*REQUIRED ACTION*. Retype all of the data word for word, without pictures.

Image sets with object changes:
□ □ □

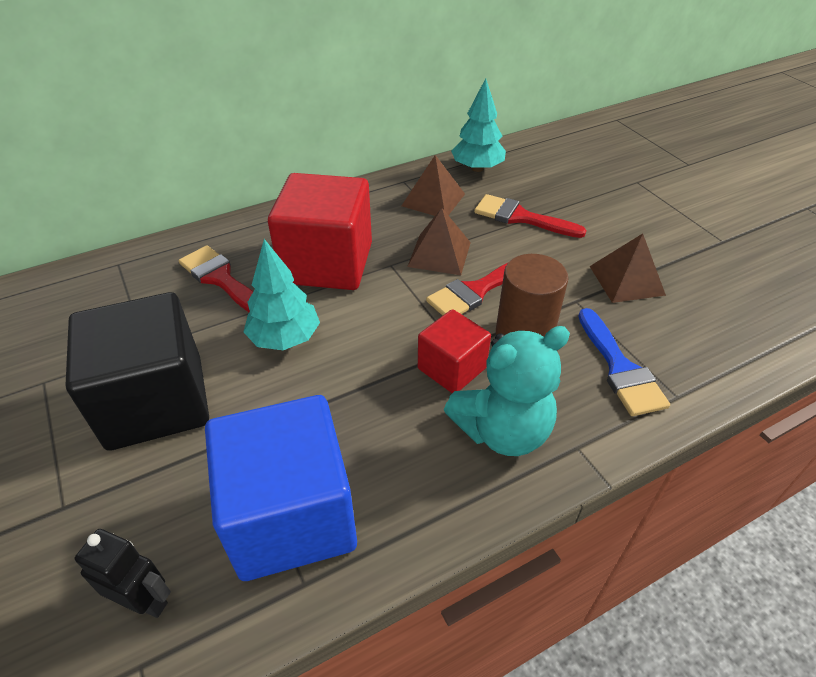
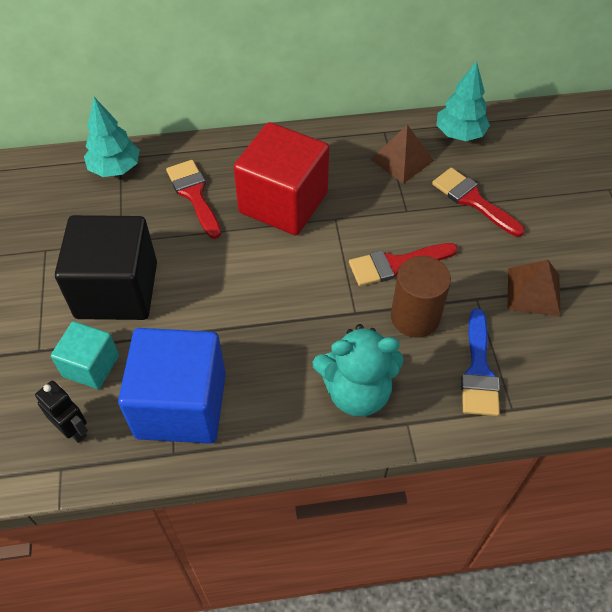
camera: 20 degrees right, 10 degrees up
(147, 504) = (91, 366): none -> turquoise cube
(285, 338) = (225, 264): turquoise tree -> turquoise tree (115, 168)
(439, 254) = (381, 219): brown pyramid -> none
(452, 368) = (342, 329): red cube -> none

□ □ □

*RESULT OF THE EXERCISE*.
camera: 20 degrees right, 10 degrees up
(147, 504) = (91, 366): none -> turquoise cube
(285, 338) = (225, 264): turquoise tree -> turquoise tree (115, 168)
(439, 254) = (381, 219): brown pyramid -> none
(452, 368) = (342, 329): red cube -> none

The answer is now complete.